The records below hold pictures; please leave those out and retype the rest exactly.
*** Study material ***
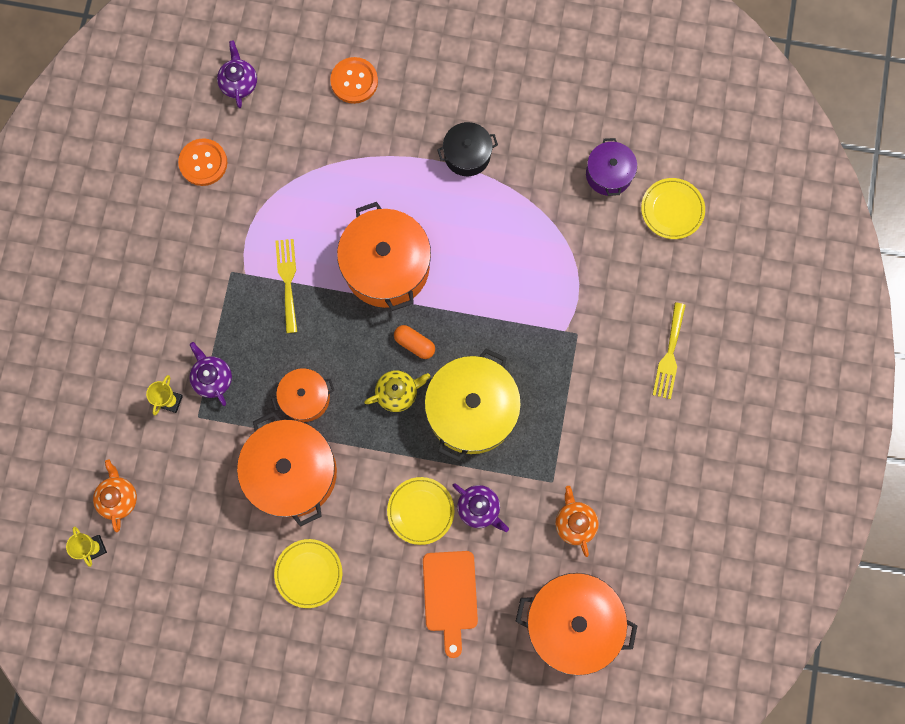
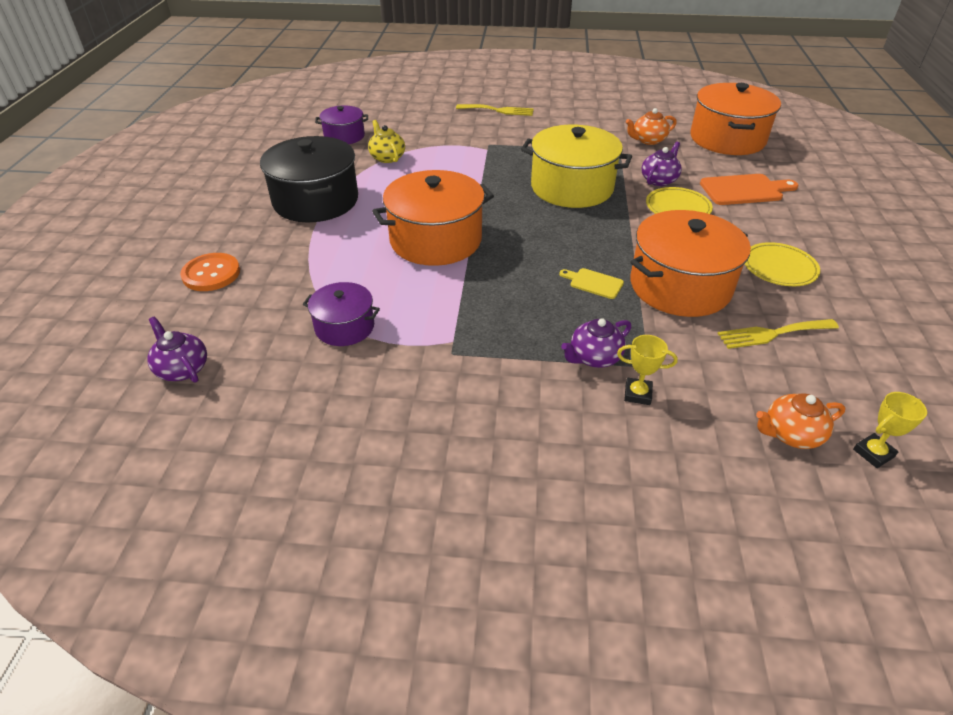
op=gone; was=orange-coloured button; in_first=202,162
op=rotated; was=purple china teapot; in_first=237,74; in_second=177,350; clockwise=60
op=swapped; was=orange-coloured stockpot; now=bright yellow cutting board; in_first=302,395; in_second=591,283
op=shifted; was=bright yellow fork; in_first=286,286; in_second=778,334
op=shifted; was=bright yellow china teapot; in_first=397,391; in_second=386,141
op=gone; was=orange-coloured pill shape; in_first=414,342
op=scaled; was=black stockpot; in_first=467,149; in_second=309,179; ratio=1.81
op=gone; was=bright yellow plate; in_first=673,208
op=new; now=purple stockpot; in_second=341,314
*** End of Study material ***
Solution to this task |
op=gone; was=orange-coloured button; in_first=202,162
op=rotated; was=purple china teapot; in_first=237,74; in_second=177,350; clockwise=60
op=swapped; was=orange-coloured stockpot; now=bright yellow cutting board; in_first=302,395; in_second=591,283
op=shifted; was=bright yellow fork; in_first=286,286; in_second=778,334
op=shifted; was=bright yellow china teapot; in_first=397,391; in_second=386,141
op=gone; was=orange-coloured pill shape; in_first=414,342
op=scaled; was=black stockpot; in_first=467,149; in_second=309,179; ratio=1.81
op=gone; was=bright yellow plate; in_first=673,208
op=new; now=purple stockpot; in_second=341,314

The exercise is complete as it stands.